§ INPUT DATA:
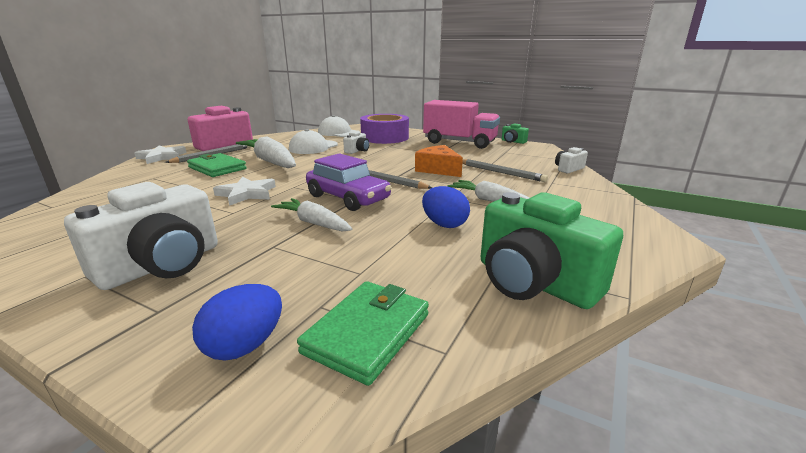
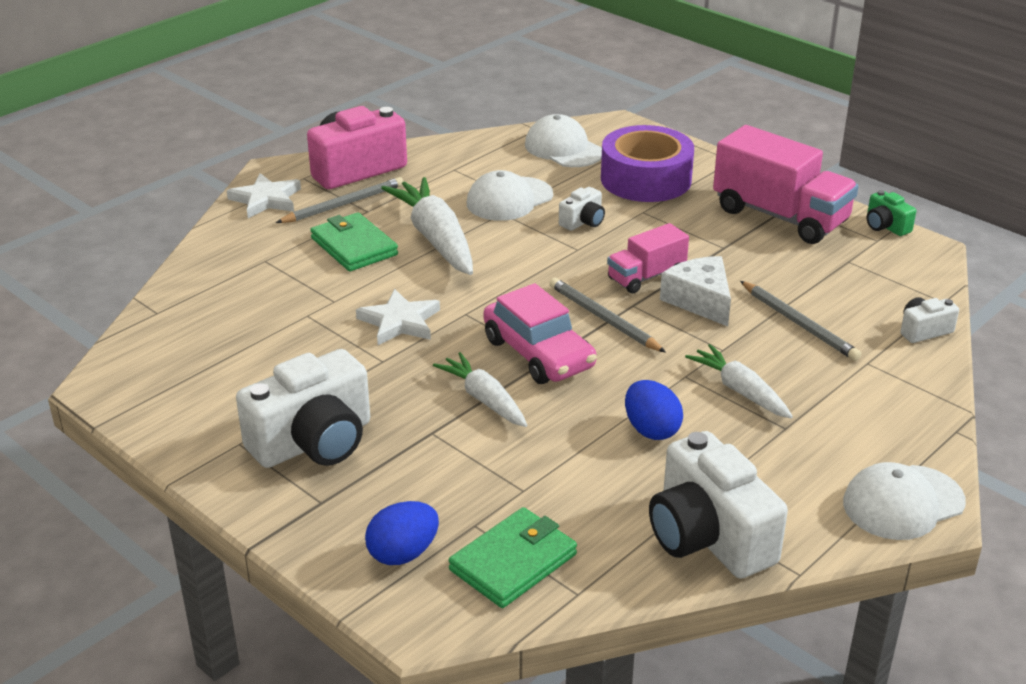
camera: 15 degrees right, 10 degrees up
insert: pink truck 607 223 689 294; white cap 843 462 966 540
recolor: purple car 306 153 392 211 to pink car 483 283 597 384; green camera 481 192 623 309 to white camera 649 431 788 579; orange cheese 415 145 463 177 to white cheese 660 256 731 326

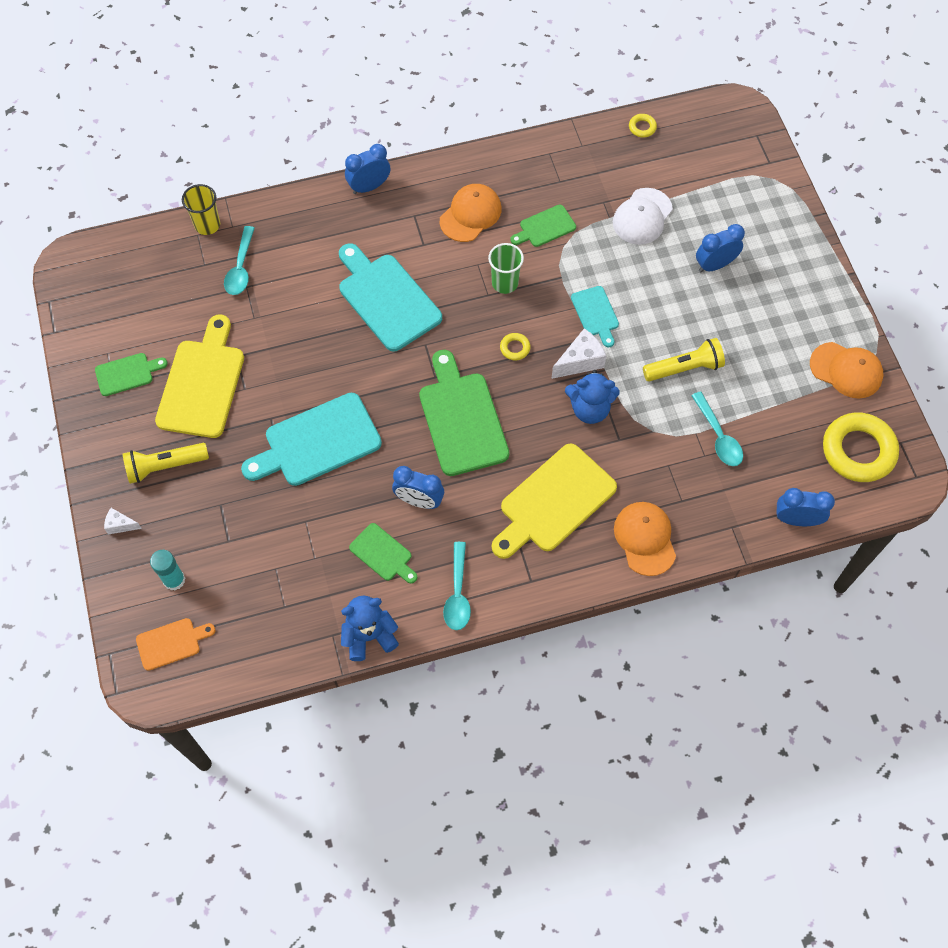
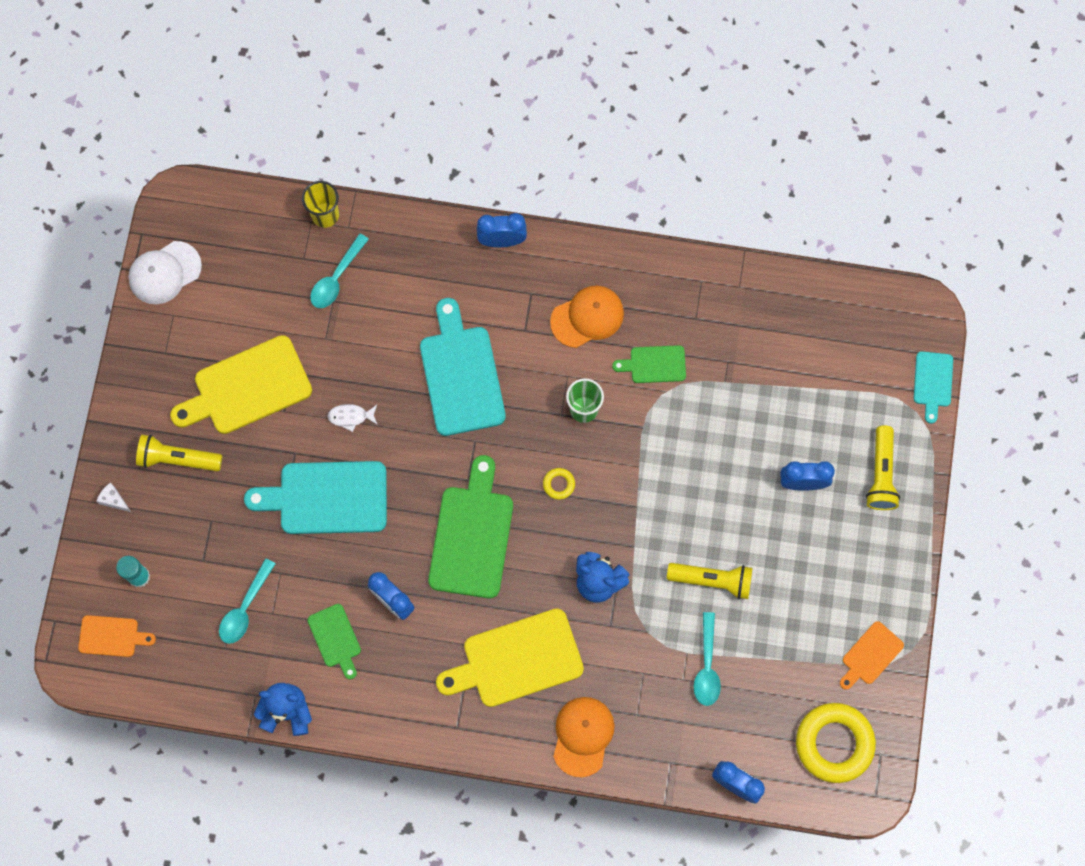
camera: 25 degrees right, 10 degrees up
delete: green cutting board 95 353 168 396; white cheese 551 328 606 379; yellow ring 629 114 657 138
insert: white fish 328 404 377 432; yellow flashlight 866 425 900 510
move: white cap 613 188 673 245 to 128 241 202 304; turquoise spoon 443 542 471 630 to 219 558 276 644; turquoise cutting board 571 286 619 347 to 914 351 953 424
replace: orange cap 810 342 883 399 to orange cutting board 840 621 904 690
rotate: yellow cutting board 155 315 244 438 = 170 335 312 434 150 degrees counterclockwise

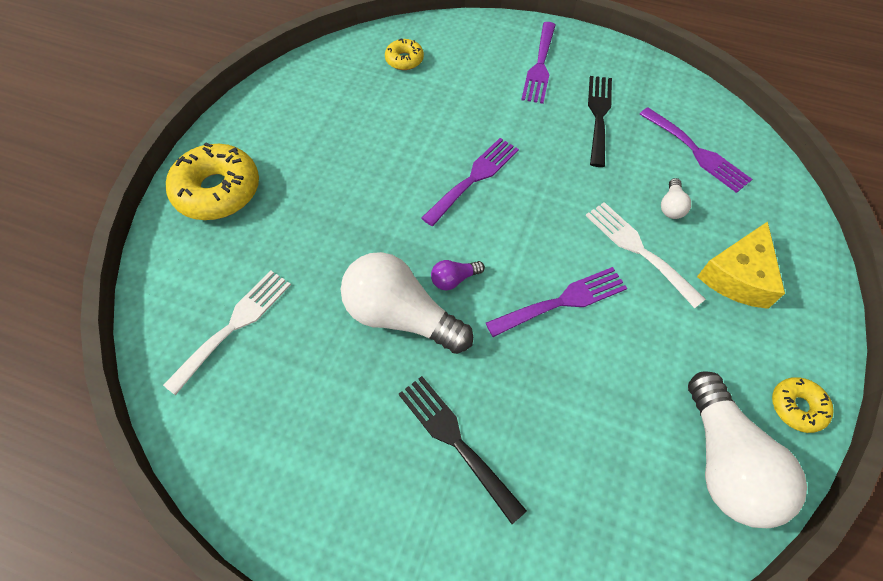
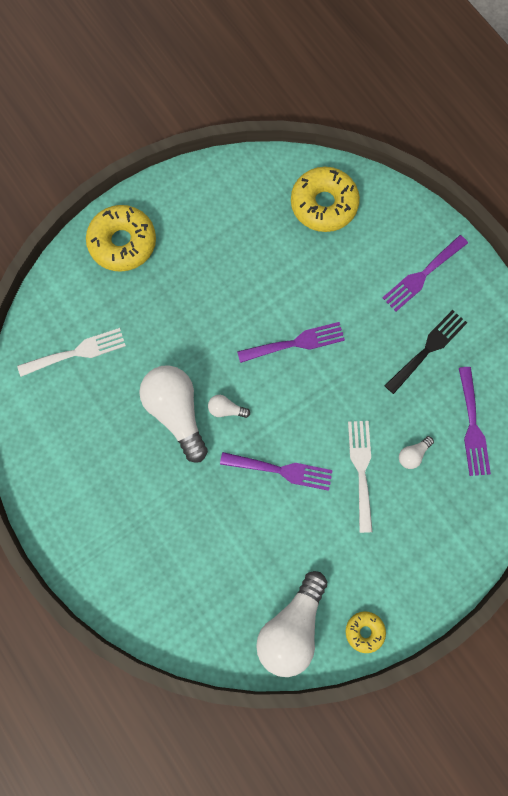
camera: 35 degrees right, 15 degrees up
delete: black fork 398 376 527 524; yellow cheese 697 222 785 309
recolor: purple light bulb 431 260 485 290 to white light bulb 208 395 250 418
resize: yellow donut 385 39 424 70 = 291 167 360 232 x1.95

§ WHAT IS EXPECTED:
Leave out the pictures and set down all of the data exactly.

§ ANSWER TO THIS TASK:
camera: 15 degrees right, 10 degrees up
insert: pink truck 607 223 689 294; white cap 843 462 966 540
recolor: purple car 306 153 392 211 to pink car 483 283 597 384; green camera 481 192 623 309 to white camera 649 431 788 579; orange cheese 415 145 463 177 to white cheese 660 256 731 326

camera: 25 degrees right, 10 degrees up
delete: green cutting board 95 353 168 396; white cheese 551 328 606 379; yellow ring 629 114 657 138
insert: white fish 328 404 377 432; yellow flashlight 866 425 900 510
move: white cap 613 188 673 245 to 128 241 202 304; turquoise spoon 443 542 471 630 to 219 558 276 644; turquoise cutting board 571 286 619 347 to 914 351 953 424
replace: orange cap 810 342 883 399 to orange cutting board 840 621 904 690
rotate: yellow cutting board 155 315 244 438 = 170 335 312 434 150 degrees counterclockwise

camera: 35 degrees right, 15 degrees up
delete: black fork 398 376 527 524; yellow cheese 697 222 785 309
recolor: purple light bulb 431 260 485 290 to white light bulb 208 395 250 418
resize: yellow donut 385 39 424 70 = 291 167 360 232 x1.95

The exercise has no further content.